== About this exercise ==
In this exercise, the entries below include pictures. Repeat exactly the lines from the line with "The turquoise nagulox" to the line with "The orange medorul", including both, but without the pictures.

== Recorded data ==

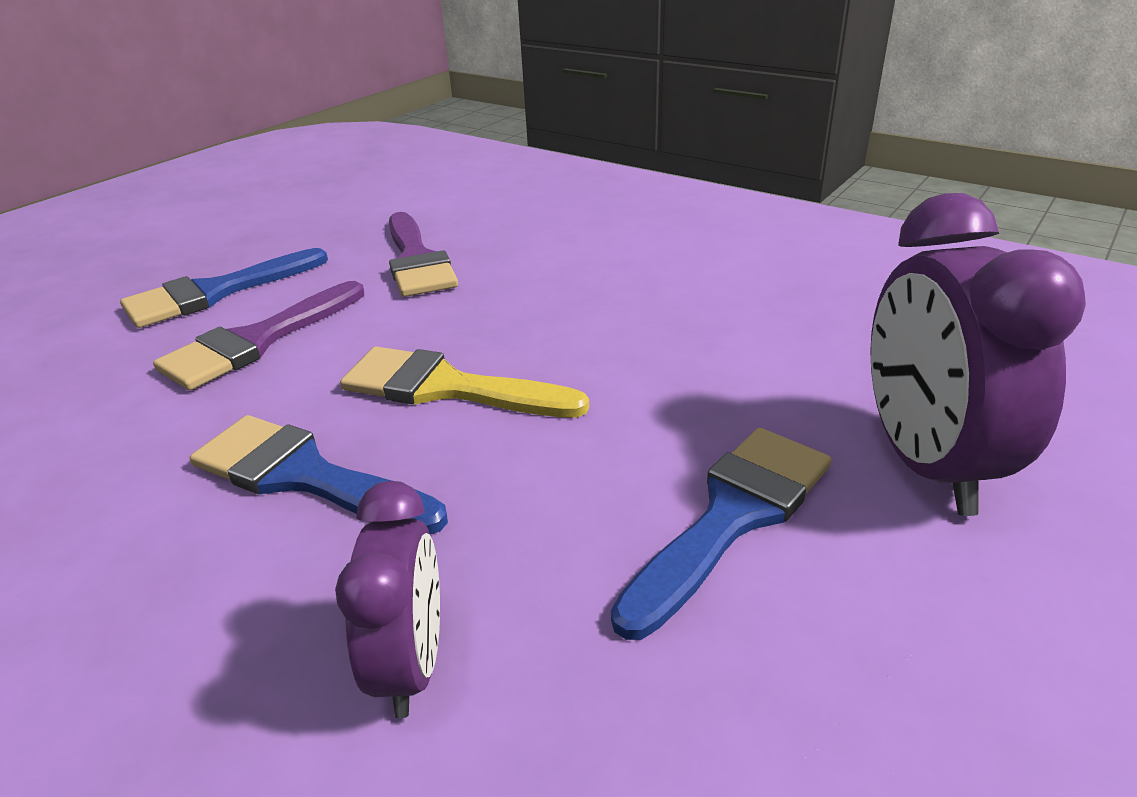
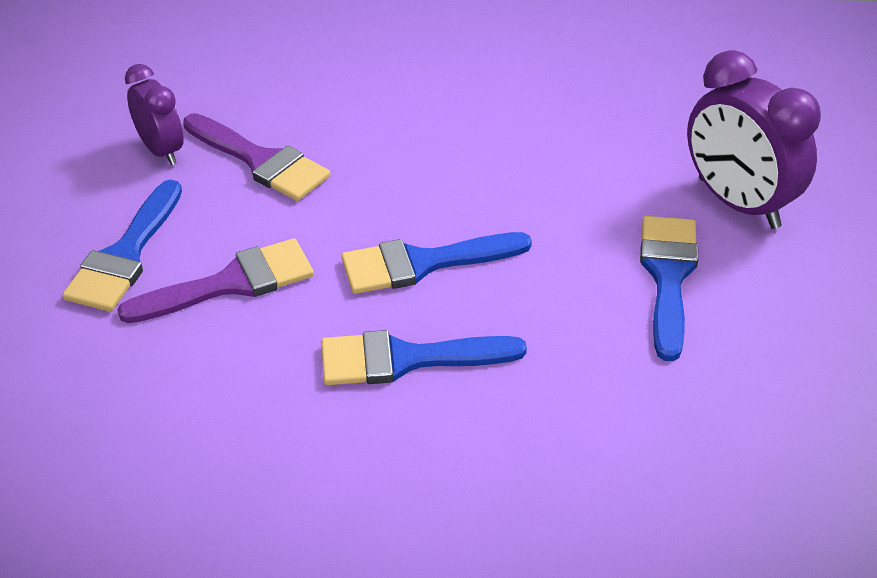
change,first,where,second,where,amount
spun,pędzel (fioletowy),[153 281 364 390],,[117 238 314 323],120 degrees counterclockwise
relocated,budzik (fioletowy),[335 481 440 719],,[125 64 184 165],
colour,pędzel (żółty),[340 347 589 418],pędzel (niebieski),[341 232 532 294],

--

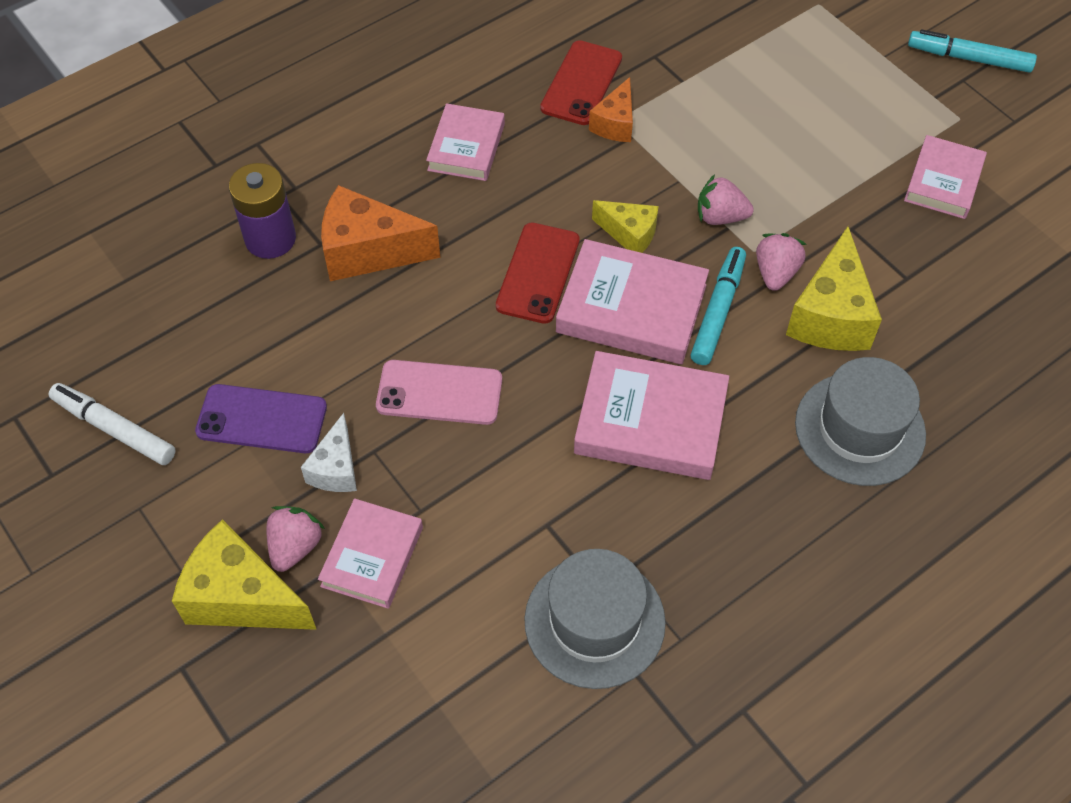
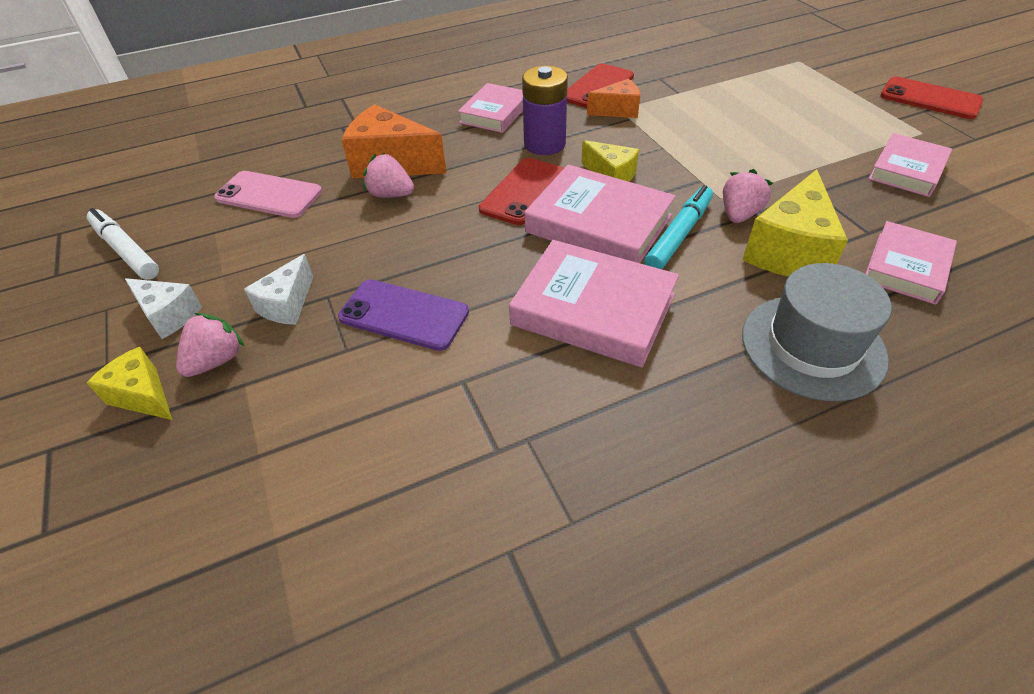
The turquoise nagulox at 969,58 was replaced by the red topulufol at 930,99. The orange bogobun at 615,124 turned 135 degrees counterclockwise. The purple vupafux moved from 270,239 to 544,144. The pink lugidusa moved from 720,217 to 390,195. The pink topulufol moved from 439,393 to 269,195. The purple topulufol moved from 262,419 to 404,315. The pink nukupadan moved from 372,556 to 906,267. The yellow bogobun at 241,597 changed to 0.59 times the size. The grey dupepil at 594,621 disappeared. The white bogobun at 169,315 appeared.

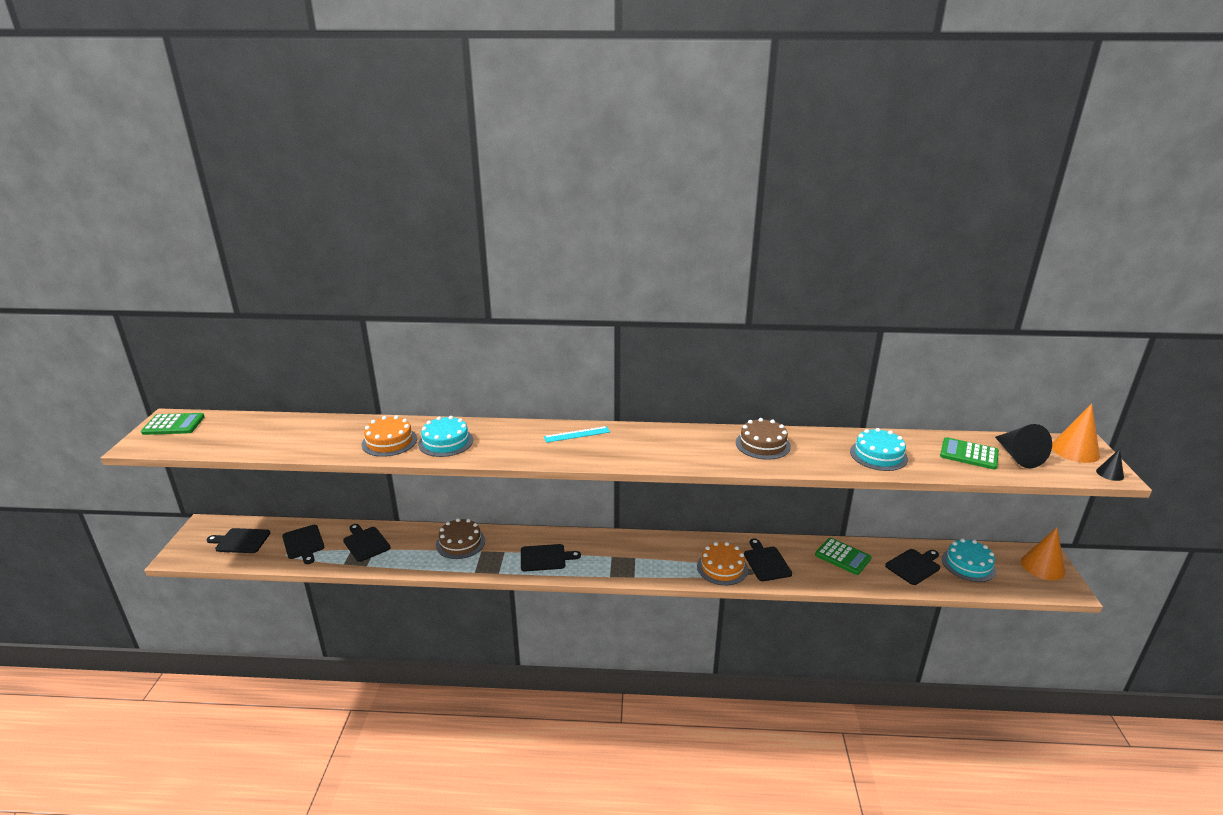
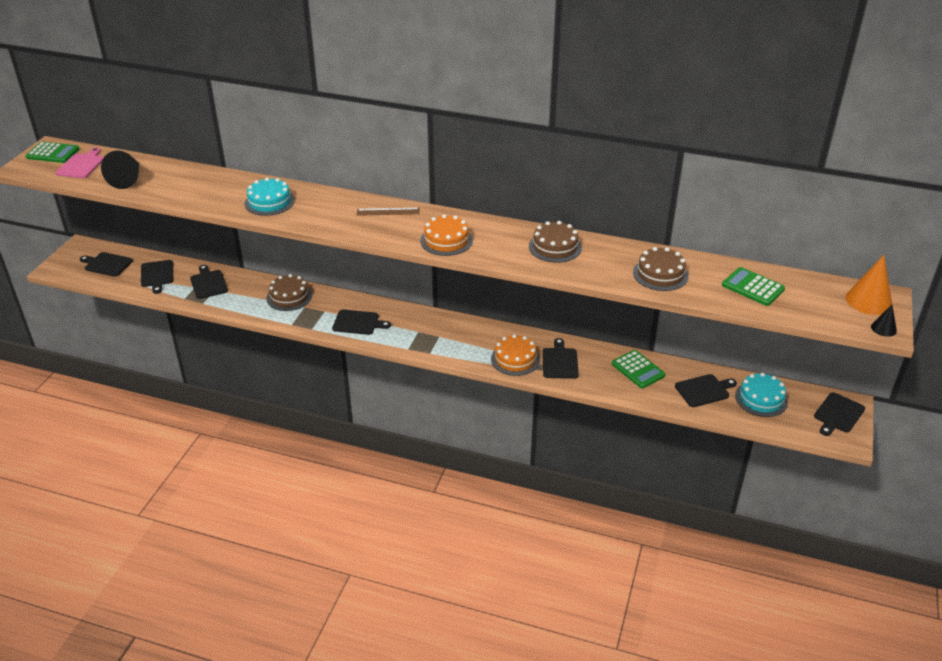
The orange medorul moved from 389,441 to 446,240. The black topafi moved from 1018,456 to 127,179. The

== Response ==
The turquoise nagulox at 969,58 was replaced by the red topulufol at 930,99. The orange bogobun at 615,124 turned 135 degrees counterclockwise. The purple vupafux moved from 270,239 to 544,144. The pink lugidusa moved from 720,217 to 390,195. The pink topulufol moved from 439,393 to 269,195. The purple topulufol moved from 262,419 to 404,315. The pink nukupadan moved from 372,556 to 906,267. The yellow bogobun at 241,597 changed to 0.59 times the size. The grey dupepil at 594,621 disappeared. The white bogobun at 169,315 appeared.

The orange medorul moved from 389,441 to 446,240. The black topafi moved from 1018,456 to 127,179. The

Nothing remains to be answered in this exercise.